» Work to complete
Among the records, which lines hold the word "orange"? Pick them out.

★ ★ ★ ★ ★ ★ ★

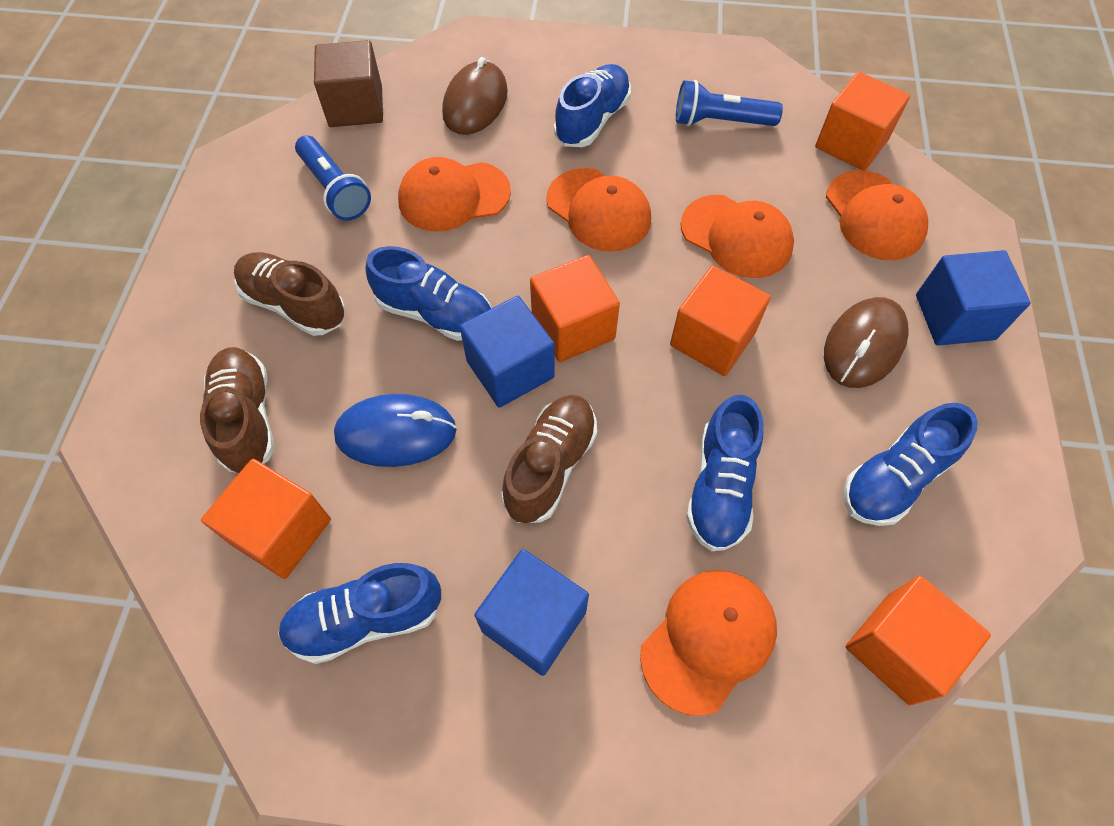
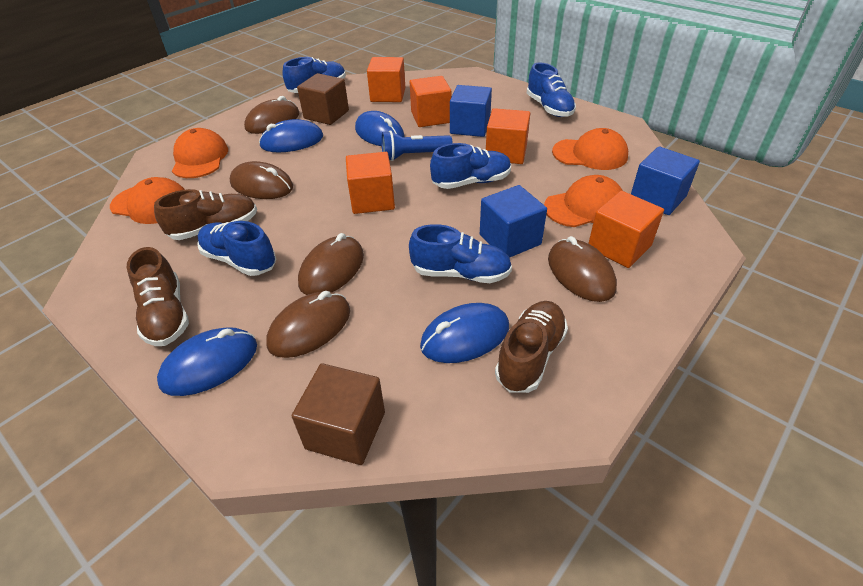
blue flashlight: 2 -> 1
blue mouse: 1 -> 4
brown cube: 1 -> 2
brown mouse: 2 -> 5
orange cap: 5 -> 4

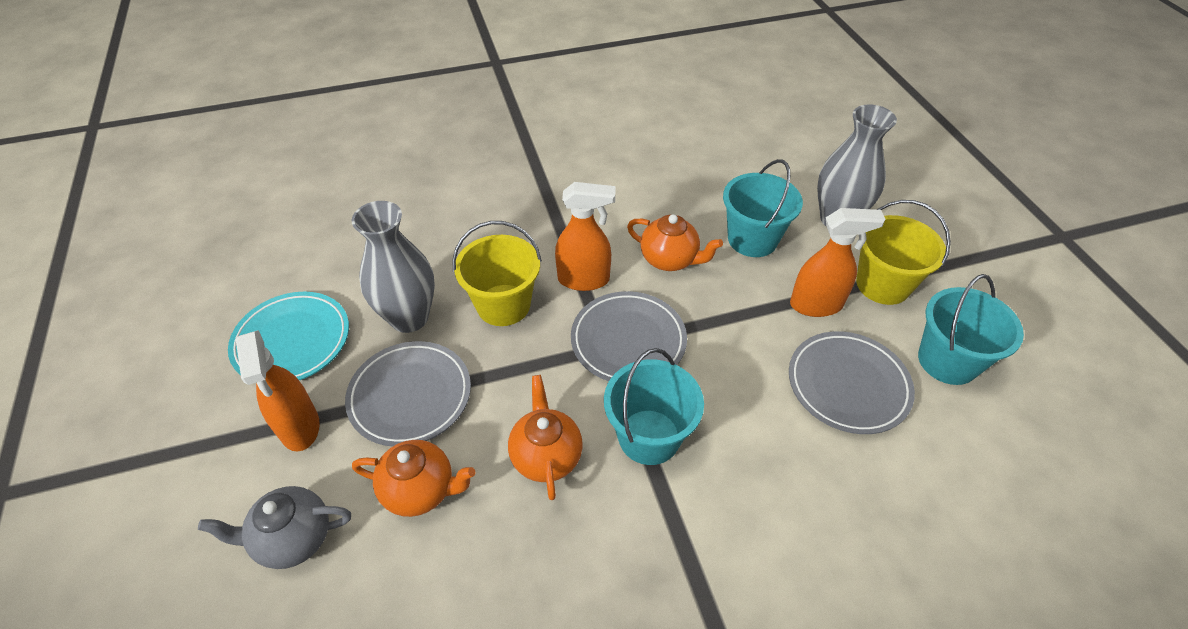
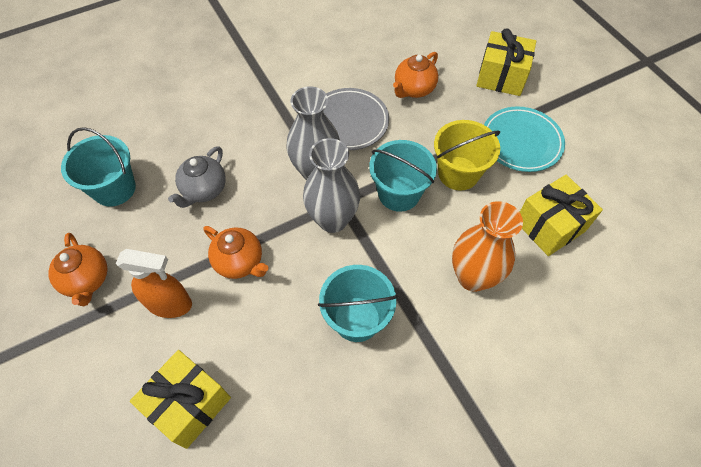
grey plate: 3 -> 1
orange spray bottle: 3 -> 1
orange vase: 0 -> 1
yellow bucket: 2 -> 1
yellow gift: 0 -> 3

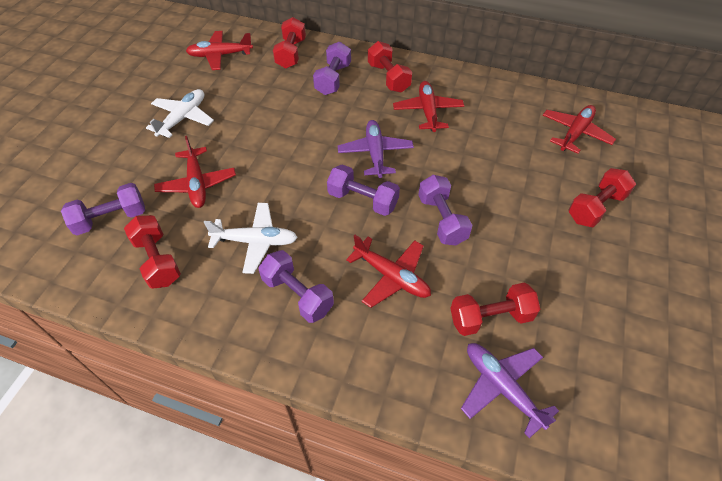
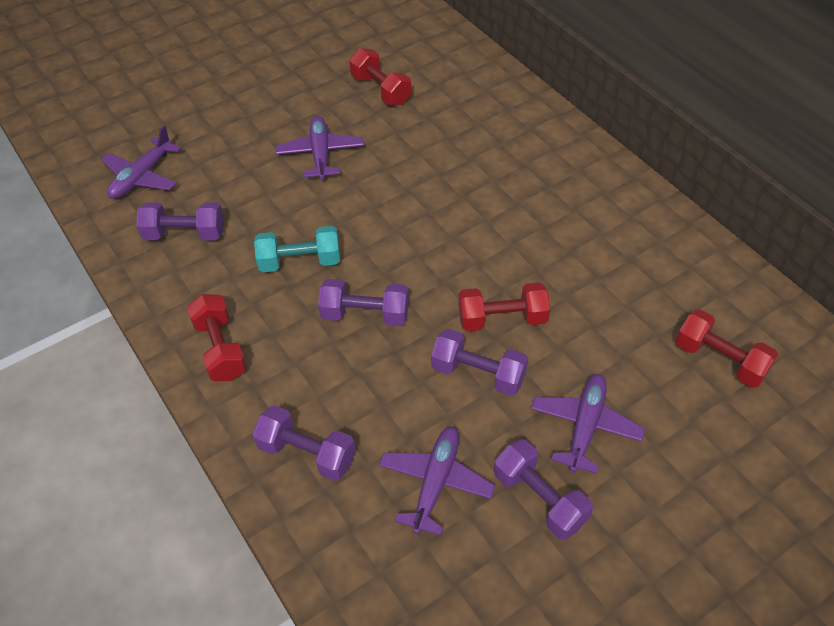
purple plane: 2 -> 4
red dumbbell: 5 -> 4
red plane: 5 -> 0
turquoise dumbbell: 0 -> 1
white plane: 2 -> 0

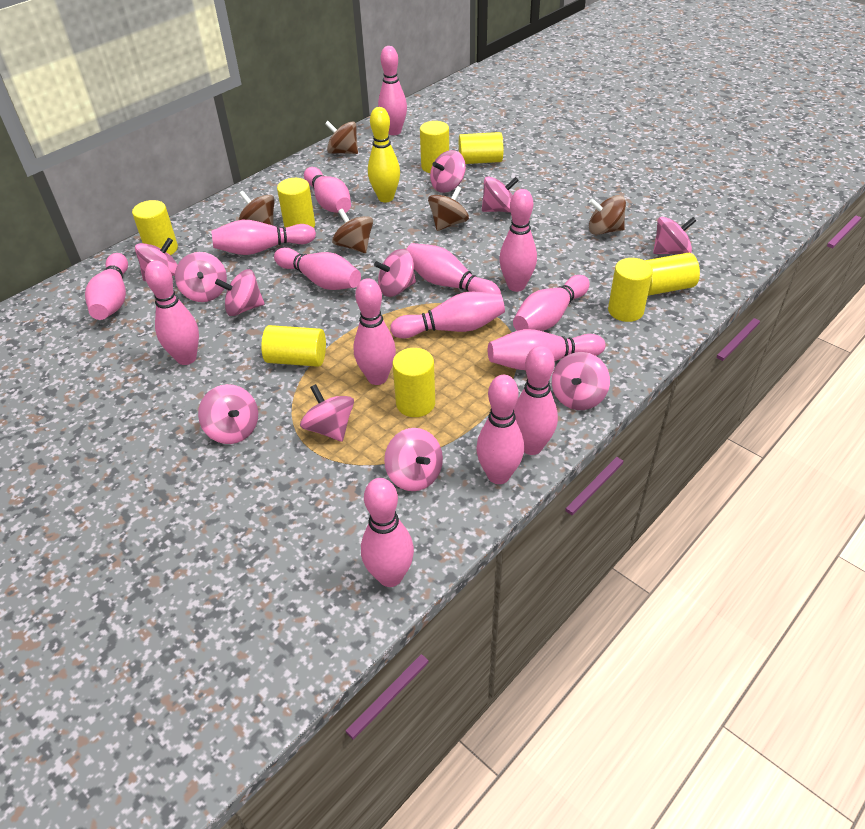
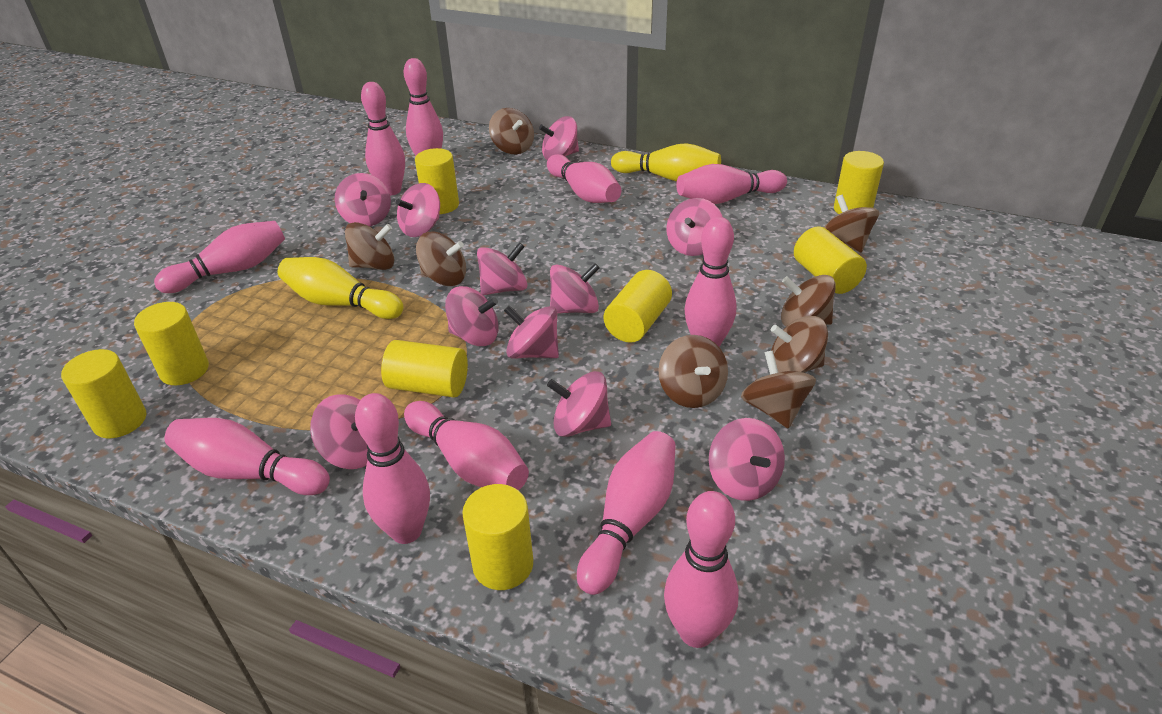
brown spinning top: 5 -> 8
pink bowling pin: 15 -> 11
yellow bowling pin: 1 -> 2

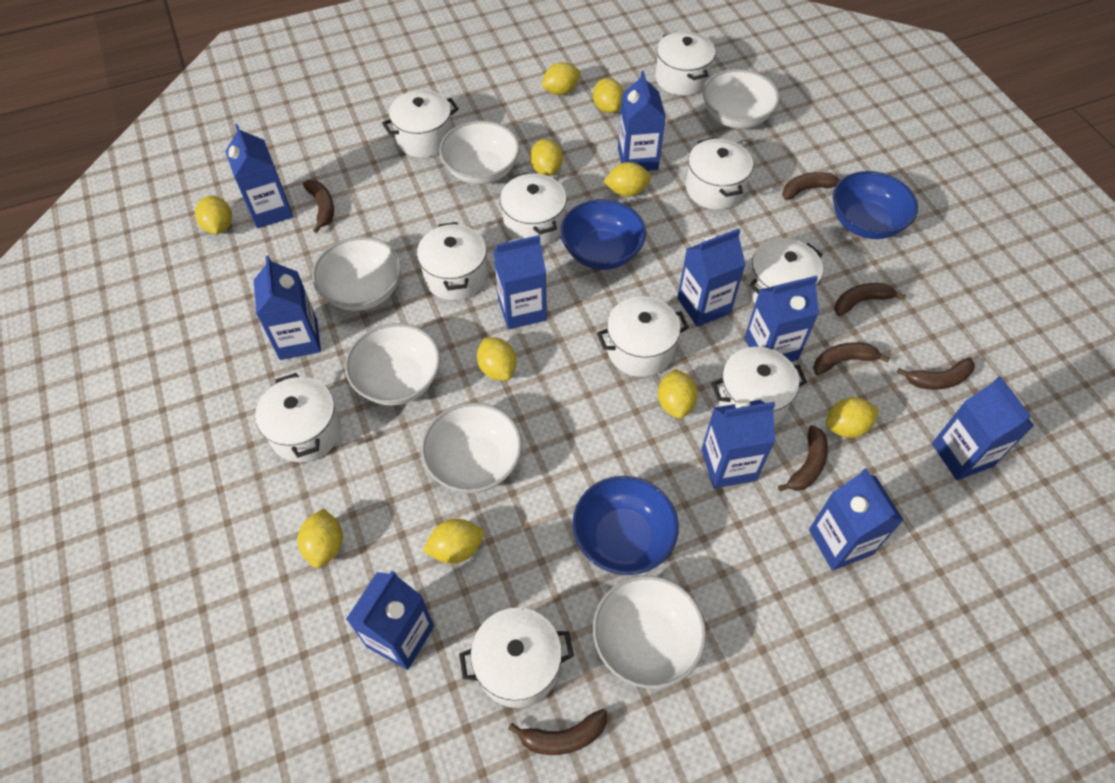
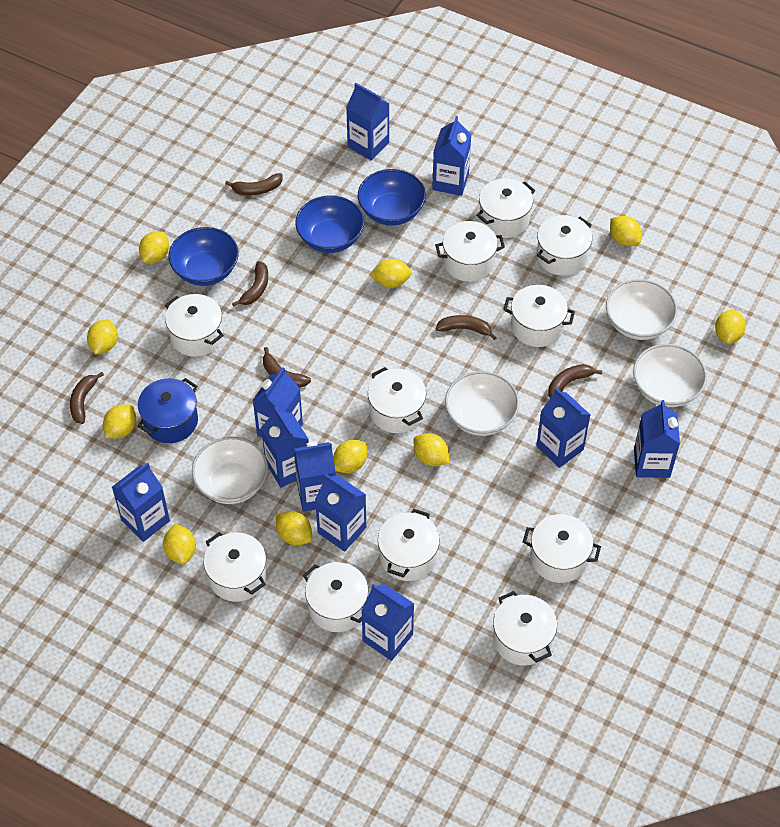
blue pot: 0 -> 1
brown banana: 7 -> 6
white bowl: 6 -> 4
white pot: 10 -> 11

★ ★ ★ ★ ★ ★ ★

» Solution to this problem
orange cap: 5 -> 4
orange spray bottle: 3 -> 1
orange vase: 0 -> 1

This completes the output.